**Information given**.
────────────────

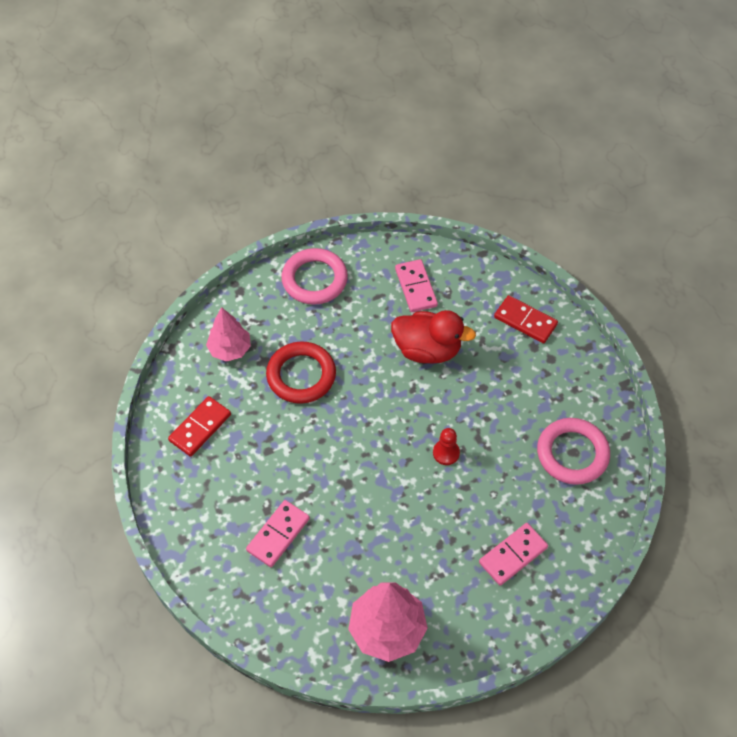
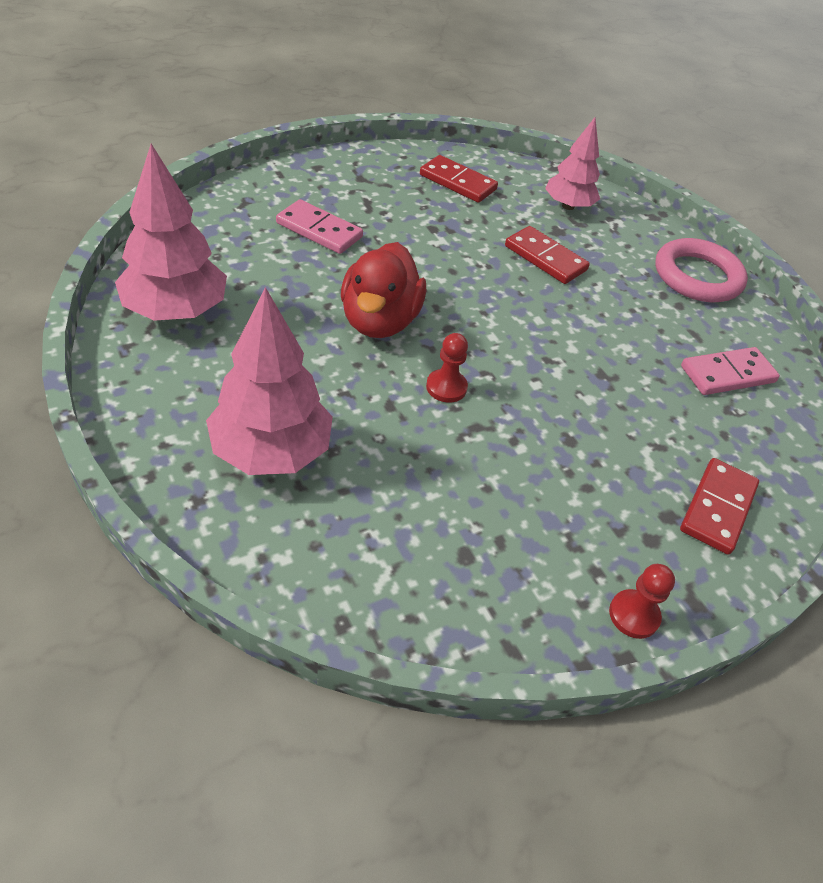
camera: 80 degrees right, 10 degrees down
(301, 375) = (545, 258): red ring -> red domino
(427, 350) = (620, 379): red duck -> red duck (379, 321)
(513, 555) = (271, 452): pink domino -> pink tree
(572, 453) = (461, 552): pink ring -> none
(599, 377) = (634, 615): none -> red pawn

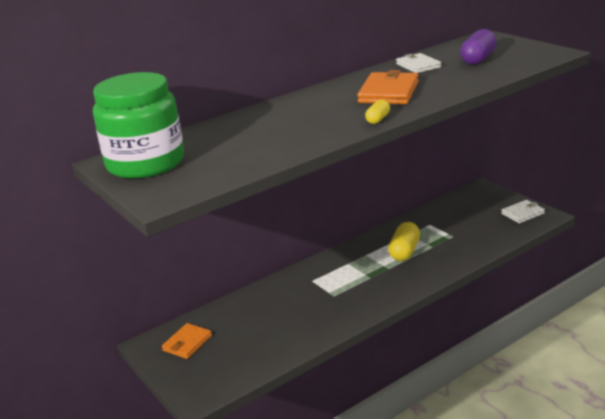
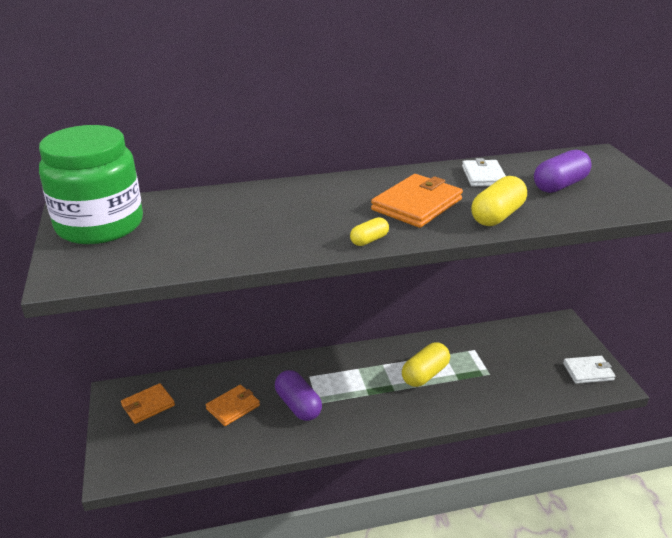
camera: 20 degrees right, 5 degrees up
(265, 320) = (233, 407): none -> orange wallet
(319, 302) = (298, 405): none -> purple capsule
(453, 85) = (497, 216): none -> yellow capsule

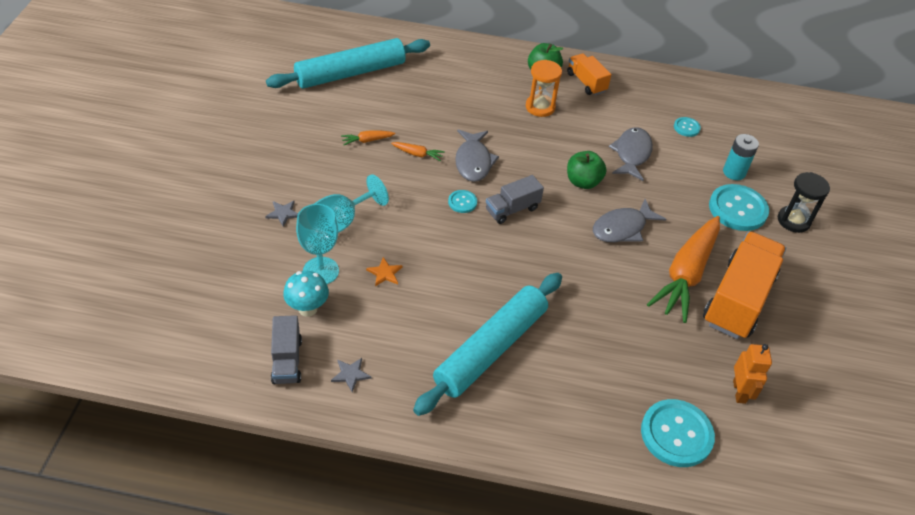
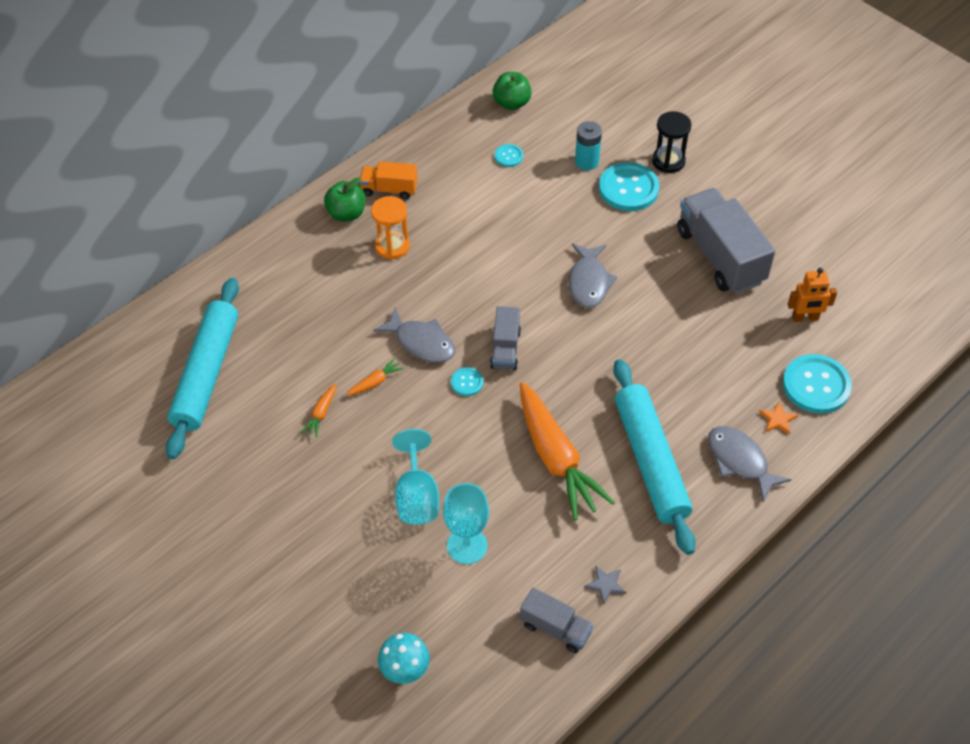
camera: 50 degrees left, 5 degrees up
(283, 213) = (366, 540): grey star -> none
(308, 309) = (506, 580): turquoise mushroom -> turquoise mushroom (405, 671)
(385, 273) = (508, 494): orange star -> orange star (778, 419)
(583, 182) = (513, 275): green apple -> green apple (511, 103)
(632, 154) = (508, 217): grey fish -> grey fish (740, 461)
(686, 274) = (670, 272): orange carrot -> orange carrot (556, 458)
(738, 300) = (720, 256): orange truck -> grey truck
(739, 391) = (805, 318): orange robot -> orange robot turned 135 degrees clockwise

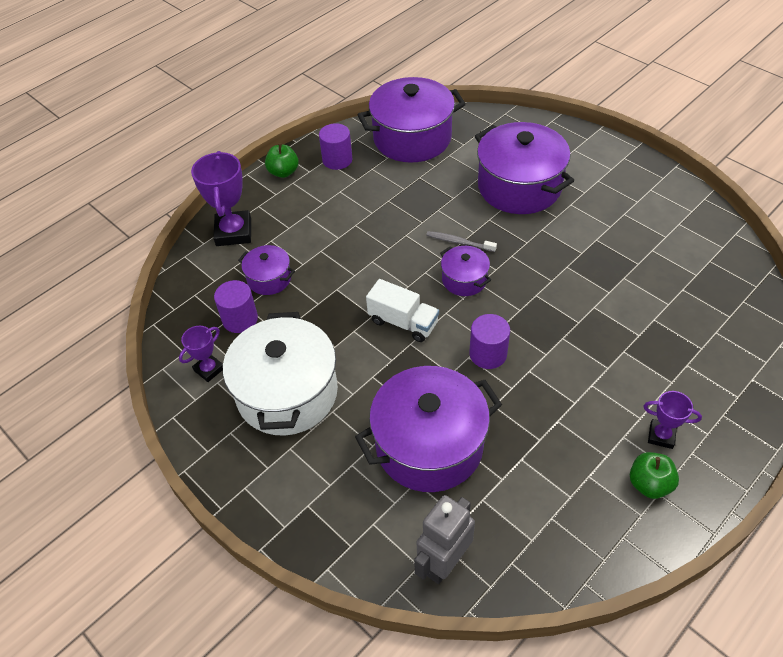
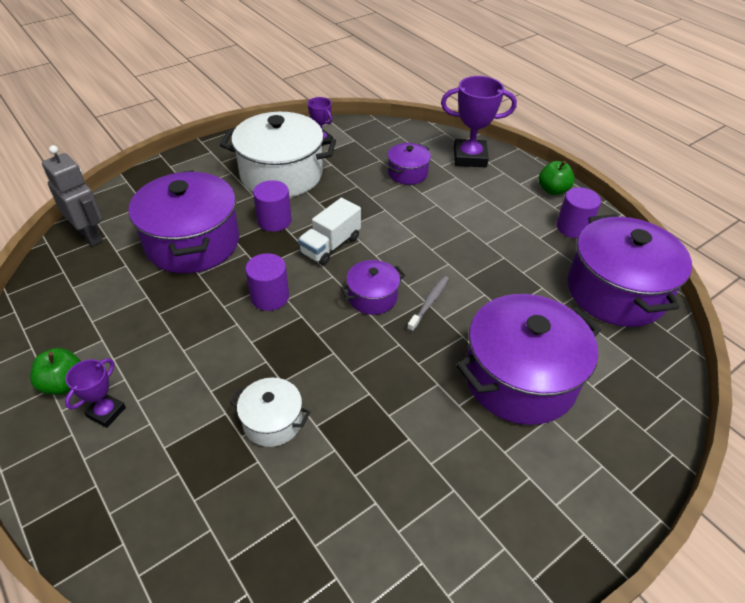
camera: 95 degrees right, 5 degrees down
(240, 319) = (366, 156): purple cylinder -> purple cylinder (274, 221)
(618, 318) = (272, 421): none -> white pot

────────────────

**To do**. Once the pictures are set aside, copy the remaining text of every entry exactly.

**Response to this task**.
camera: 80 degrees right, 10 degrees down
(301, 375) = (545, 258): red ring -> red domino
(427, 350) = (620, 379): red duck -> red duck (379, 321)
(513, 555) = (271, 452): pink domino -> pink tree
(572, 453) = (461, 552): pink ring -> none
(599, 377) = (634, 615): none -> red pawn

camera: 20 degrees right, 5 degrees up
(265, 320) = (233, 407): none -> orange wallet
(319, 302) = (298, 405): none -> purple capsule
(453, 85) = (497, 216): none -> yellow capsule

camera: 50 degrees left, 5 degrees up
(283, 213) = (366, 540): grey star -> none
(308, 309) = (506, 580): turquoise mushroom -> turquoise mushroom (405, 671)
(385, 273) = (508, 494): orange star -> orange star (778, 419)
(583, 182) = (513, 275): green apple -> green apple (511, 103)
(632, 154) = (508, 217): grey fish -> grey fish (740, 461)
(686, 274) = (670, 272): orange carrot -> orange carrot (556, 458)
(738, 300) = (720, 256): orange truck -> grey truck
(739, 391) = (805, 318): orange robot -> orange robot turned 135 degrees clockwise

camera: 95 degrees right, 5 degrees down
(240, 319) = (366, 156): purple cylinder -> purple cylinder (274, 221)
(618, 318) = (272, 421): none -> white pot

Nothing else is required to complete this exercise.